> **What you need to do**
When you retype the data, keep every line exactly as it appears.

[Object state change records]
★ ★ ★ ★ ★ ★ ★

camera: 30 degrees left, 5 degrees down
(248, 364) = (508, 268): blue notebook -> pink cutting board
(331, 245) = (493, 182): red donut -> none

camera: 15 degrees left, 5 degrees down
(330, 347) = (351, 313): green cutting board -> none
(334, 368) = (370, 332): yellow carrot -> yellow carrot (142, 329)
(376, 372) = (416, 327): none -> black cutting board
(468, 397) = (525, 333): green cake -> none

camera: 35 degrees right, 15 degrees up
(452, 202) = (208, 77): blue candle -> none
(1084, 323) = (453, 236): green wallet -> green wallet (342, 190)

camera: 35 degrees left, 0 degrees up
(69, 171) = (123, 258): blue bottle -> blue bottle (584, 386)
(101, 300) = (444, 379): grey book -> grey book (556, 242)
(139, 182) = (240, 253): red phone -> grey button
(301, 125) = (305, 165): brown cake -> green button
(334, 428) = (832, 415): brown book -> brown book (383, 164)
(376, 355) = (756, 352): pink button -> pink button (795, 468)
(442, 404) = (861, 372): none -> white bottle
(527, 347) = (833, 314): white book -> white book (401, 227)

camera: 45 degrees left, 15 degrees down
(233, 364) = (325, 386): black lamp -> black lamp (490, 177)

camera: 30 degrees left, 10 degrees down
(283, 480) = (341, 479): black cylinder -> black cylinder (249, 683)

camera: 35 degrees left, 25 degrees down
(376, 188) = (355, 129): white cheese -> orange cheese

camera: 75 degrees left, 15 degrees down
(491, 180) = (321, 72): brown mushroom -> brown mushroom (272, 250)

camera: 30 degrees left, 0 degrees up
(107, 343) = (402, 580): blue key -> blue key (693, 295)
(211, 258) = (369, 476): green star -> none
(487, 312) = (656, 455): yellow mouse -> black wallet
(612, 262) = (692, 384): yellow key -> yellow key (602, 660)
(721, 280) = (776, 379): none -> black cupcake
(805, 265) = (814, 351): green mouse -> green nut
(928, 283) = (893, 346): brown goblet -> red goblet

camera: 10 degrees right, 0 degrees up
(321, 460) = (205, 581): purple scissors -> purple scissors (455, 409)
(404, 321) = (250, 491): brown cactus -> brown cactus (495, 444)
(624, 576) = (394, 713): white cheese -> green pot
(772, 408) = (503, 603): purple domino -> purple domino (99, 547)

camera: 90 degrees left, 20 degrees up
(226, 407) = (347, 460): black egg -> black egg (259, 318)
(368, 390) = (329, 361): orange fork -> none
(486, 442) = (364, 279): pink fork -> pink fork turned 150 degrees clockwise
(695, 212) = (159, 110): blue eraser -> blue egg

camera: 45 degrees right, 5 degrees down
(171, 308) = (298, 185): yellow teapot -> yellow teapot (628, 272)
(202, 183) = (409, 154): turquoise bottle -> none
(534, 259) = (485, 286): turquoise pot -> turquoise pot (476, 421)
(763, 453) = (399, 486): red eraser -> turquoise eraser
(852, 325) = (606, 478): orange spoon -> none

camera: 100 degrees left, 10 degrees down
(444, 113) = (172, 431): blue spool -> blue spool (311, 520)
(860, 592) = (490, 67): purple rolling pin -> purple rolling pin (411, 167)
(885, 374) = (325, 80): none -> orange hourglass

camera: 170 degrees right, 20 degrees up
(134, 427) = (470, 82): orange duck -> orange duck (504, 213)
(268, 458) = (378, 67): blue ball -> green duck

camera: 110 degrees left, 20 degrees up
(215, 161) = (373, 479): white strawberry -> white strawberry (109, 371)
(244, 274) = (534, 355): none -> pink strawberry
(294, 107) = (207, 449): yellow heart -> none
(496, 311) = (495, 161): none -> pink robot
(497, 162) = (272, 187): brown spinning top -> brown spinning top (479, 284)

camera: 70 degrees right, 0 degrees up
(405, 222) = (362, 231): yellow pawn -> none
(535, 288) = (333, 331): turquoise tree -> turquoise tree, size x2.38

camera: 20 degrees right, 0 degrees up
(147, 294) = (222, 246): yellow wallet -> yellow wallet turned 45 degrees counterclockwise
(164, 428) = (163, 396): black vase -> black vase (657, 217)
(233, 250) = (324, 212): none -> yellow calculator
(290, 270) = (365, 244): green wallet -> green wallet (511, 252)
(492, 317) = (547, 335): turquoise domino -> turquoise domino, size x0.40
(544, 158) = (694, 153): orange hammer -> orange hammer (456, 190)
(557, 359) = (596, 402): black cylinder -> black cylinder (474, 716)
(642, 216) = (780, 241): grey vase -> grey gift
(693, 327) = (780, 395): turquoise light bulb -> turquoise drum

★ ★ ★ ★ ★ ★ ★

> **Result below**
camera: 30 degrees left, 5 degrees down
(248, 364) = (508, 268): blue notebook -> pink cutting board
(331, 245) = (493, 182): red donut -> none

camera: 15 degrees left, 5 degrees down
(330, 347) = (351, 313): green cutting board -> none
(334, 368) = (370, 332): yellow carrot -> yellow carrot (142, 329)
(376, 372) = (416, 327): none -> black cutting board
(468, 397) = (525, 333): green cake -> none

camera: 35 degrees right, 15 degrees up
(452, 202) = (208, 77): blue candle -> none
(1084, 323) = (453, 236): green wallet -> green wallet (342, 190)

camera: 35 degrees left, 0 degrees up
(69, 171) = (123, 258): blue bottle -> blue bottle (584, 386)
(101, 300) = (444, 379): grey book -> grey book (556, 242)
(139, 182) = (240, 253): red phone -> grey button
(301, 125) = (305, 165): brown cake -> green button
(334, 428) = (832, 415): brown book -> brown book (383, 164)
(376, 355) = (756, 352): pink button -> pink button (795, 468)
(442, 404) = (861, 372): none -> white bottle
(527, 347) = (833, 314): white book -> white book (401, 227)

camera: 45 degrees left, 15 degrees down
(233, 364) = (325, 386): black lamp -> black lamp (490, 177)

camera: 30 degrees left, 10 degrees down
(283, 480) = (341, 479): black cylinder -> black cylinder (249, 683)

camera: 35 degrees left, 25 degrees down
(376, 188) = (355, 129): white cheese -> orange cheese

camera: 75 degrees left, 15 degrees down
(491, 180) = (321, 72): brown mushroom -> brown mushroom (272, 250)

camera: 30 degrees left, 0 degrees up
(107, 343) = (402, 580): blue key -> blue key (693, 295)
(211, 258) = (369, 476): green star -> none
(487, 312) = (656, 455): yellow mouse -> black wallet
(612, 262) = (692, 384): yellow key -> yellow key (602, 660)
(721, 280) = (776, 379): none -> black cupcake
(805, 265) = (814, 351): green mouse -> green nut
(928, 283) = (893, 346): brown goblet -> red goblet

camera: 10 degrees right, 0 degrees up
(321, 460) = (205, 581): purple scissors -> purple scissors (455, 409)
(404, 321) = (250, 491): brown cactus -> brown cactus (495, 444)
(624, 576) = (394, 713): white cheese -> green pot
(772, 408) = (503, 603): purple domino -> purple domino (99, 547)

camera: 90 degrees left, 20 degrees up
(226, 407) = (347, 460): black egg -> black egg (259, 318)
(368, 390) = (329, 361): orange fork -> none
(486, 442) = (364, 279): pink fork -> pink fork turned 150 degrees clockwise
(695, 212) = (159, 110): blue eraser -> blue egg

camera: 45 degrees right, 5 degrees down
(171, 308) = (298, 185): yellow teapot -> yellow teapot (628, 272)
(202, 183) = (409, 154): turquoise bottle -> none
(534, 259) = (485, 286): turquoise pot -> turquoise pot (476, 421)
(763, 453) = (399, 486): red eraser -> turquoise eraser
(852, 325) = (606, 478): orange spoon -> none

camera: 100 degrees left, 10 degrees down
(444, 113) = (172, 431): blue spool -> blue spool (311, 520)
(860, 592) = (490, 67): purple rolling pin -> purple rolling pin (411, 167)
(885, 374) = (325, 80): none -> orange hourglass

camera: 170 degrees right, 20 degrees up
(134, 427) = (470, 82): orange duck -> orange duck (504, 213)
(268, 458) = (378, 67): blue ball -> green duck

camera: 110 degrees left, 20 degrees up
(215, 161) = (373, 479): white strawberry -> white strawberry (109, 371)
(244, 274) = (534, 355): none -> pink strawberry
(294, 107) = (207, 449): yellow heart -> none
(496, 311) = (495, 161): none -> pink robot
(497, 162) = (272, 187): brown spinning top -> brown spinning top (479, 284)

camera: 70 degrees right, 0 degrees up
(405, 222) = (362, 231): yellow pawn -> none
(535, 288) = (333, 331): turquoise tree -> turquoise tree, size x2.38

camera: 20 degrees right, 0 degrees up
(147, 294) = (222, 246): yellow wallet -> yellow wallet turned 45 degrees counterclockwise
(164, 428) = (163, 396): black vase -> black vase (657, 217)
(233, 250) = (324, 212): none -> yellow calculator
(290, 270) = (365, 244): green wallet -> green wallet (511, 252)
(492, 317) = (547, 335): turquoise domino -> turquoise domino, size x0.40
(544, 158) = (694, 153): orange hammer -> orange hammer (456, 190)
(557, 359) = (596, 402): black cylinder -> black cylinder (474, 716)
(642, 216) = (780, 241): grey vase -> grey gift
(693, 327) = (780, 395): turquoise light bulb -> turquoise drum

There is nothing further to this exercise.